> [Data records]

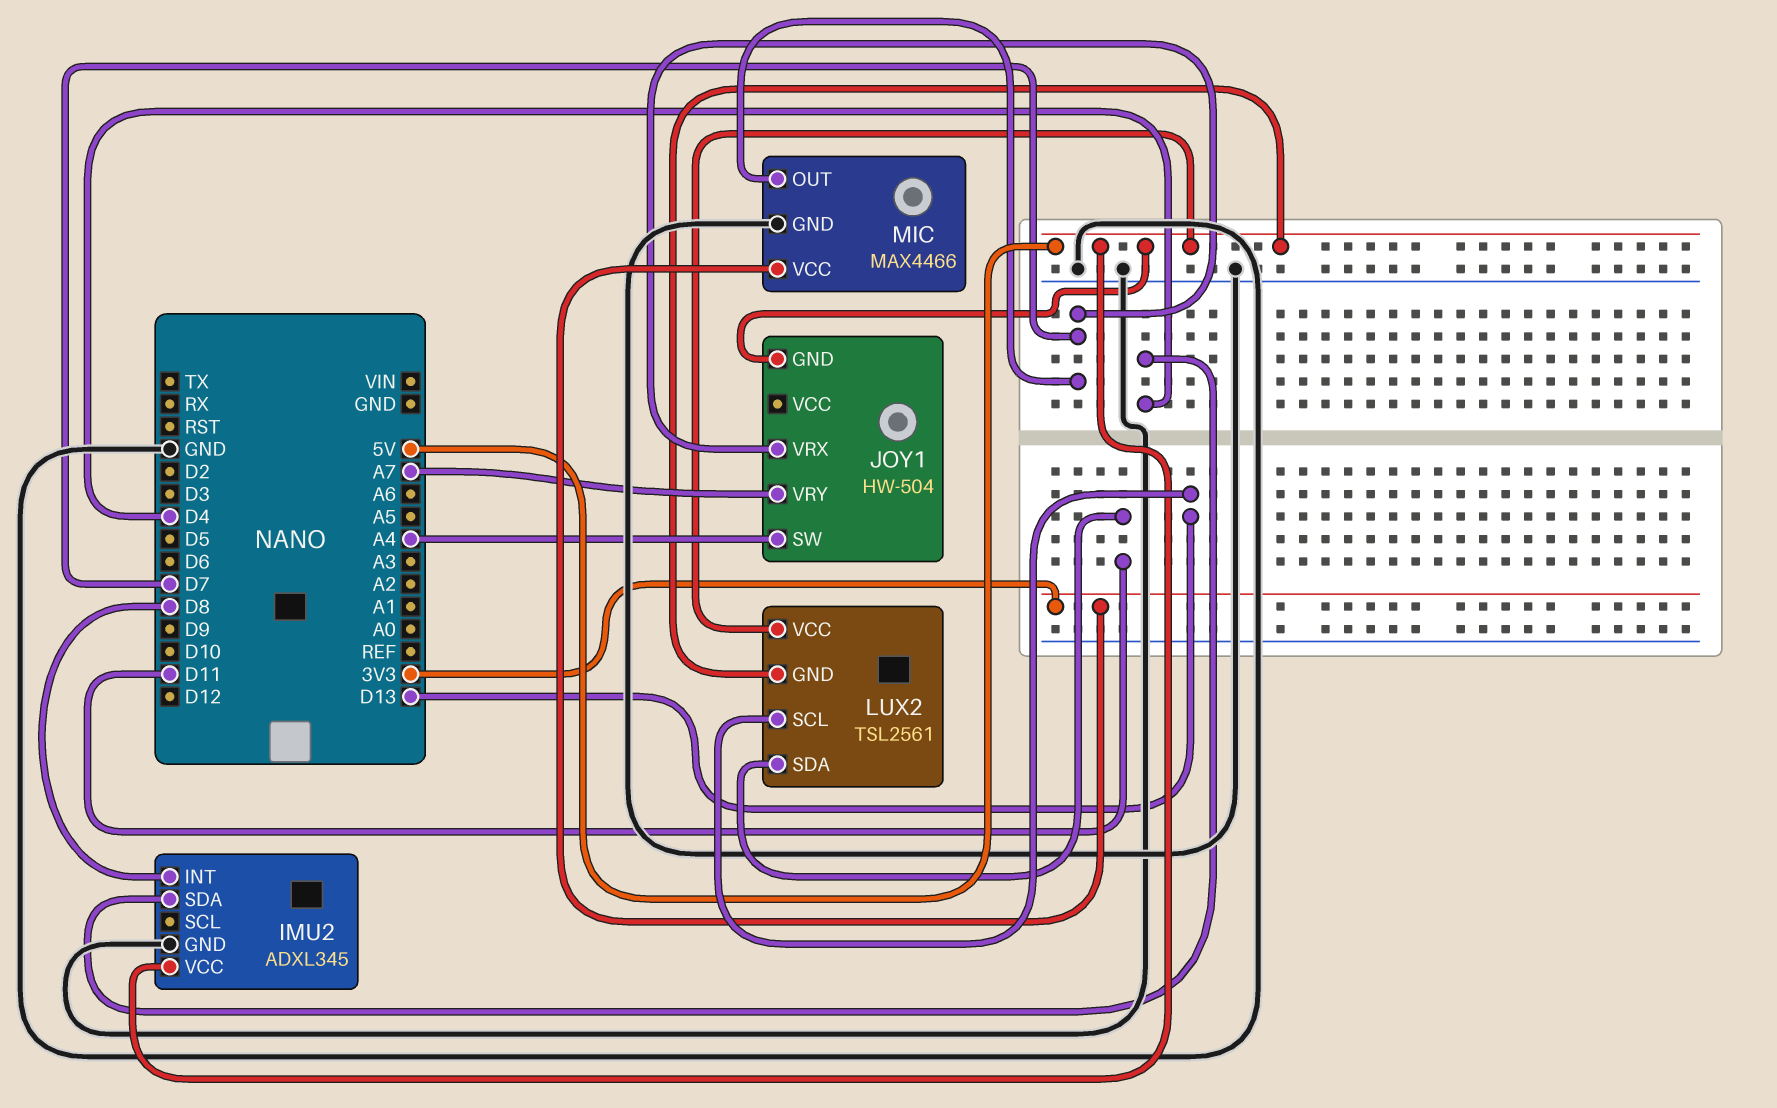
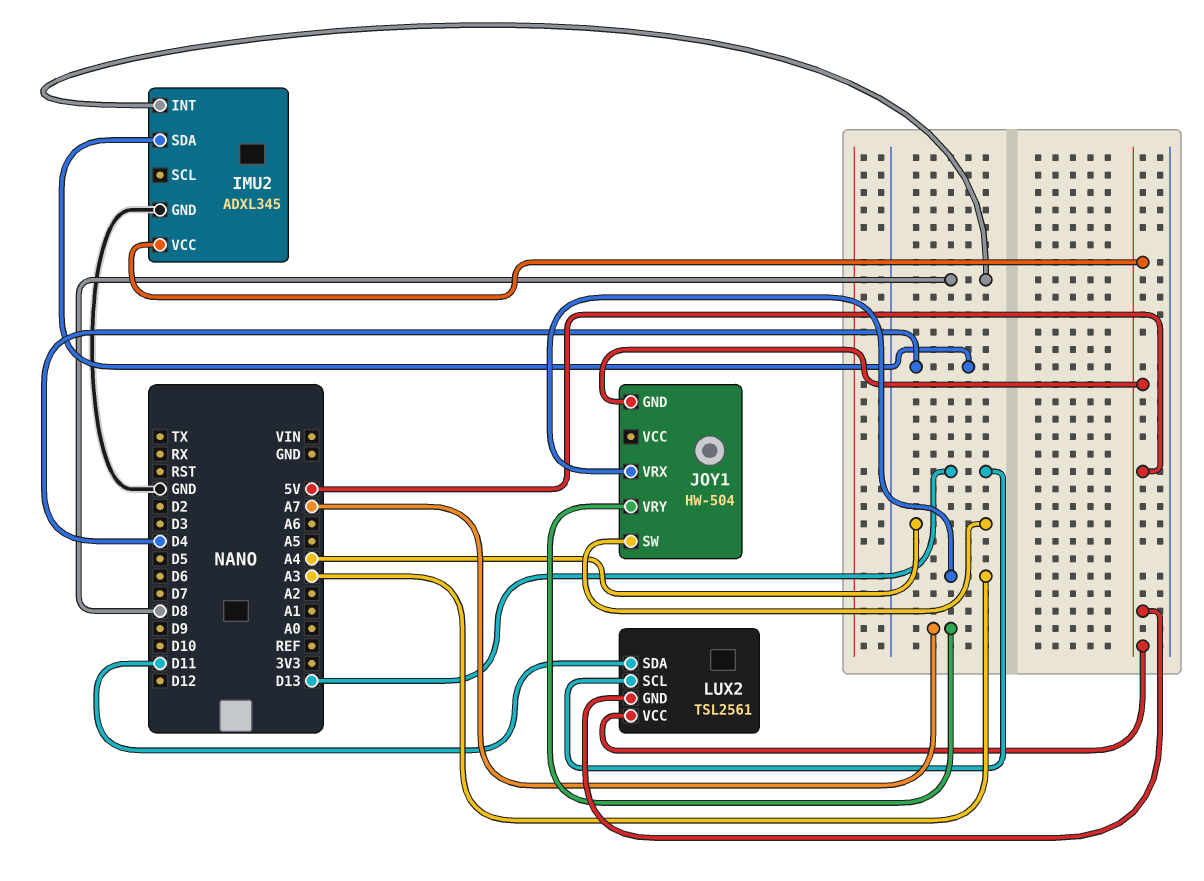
JOY1 pin VRX: D7 -> A3
MIC: MAX4466 -> none
MIC pin GND: GND -> none
MIC pin OUT: D7 -> none
MIC pin VCC: 3V3 -> none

> [Task description]
Print exactly, and only, the lines from the line containing "MIC: MAX4466 -> none" through the final line of the records, both included.

> [Solution for this exercise]
MIC: MAX4466 -> none
MIC pin GND: GND -> none
MIC pin OUT: D7 -> none
MIC pin VCC: 3V3 -> none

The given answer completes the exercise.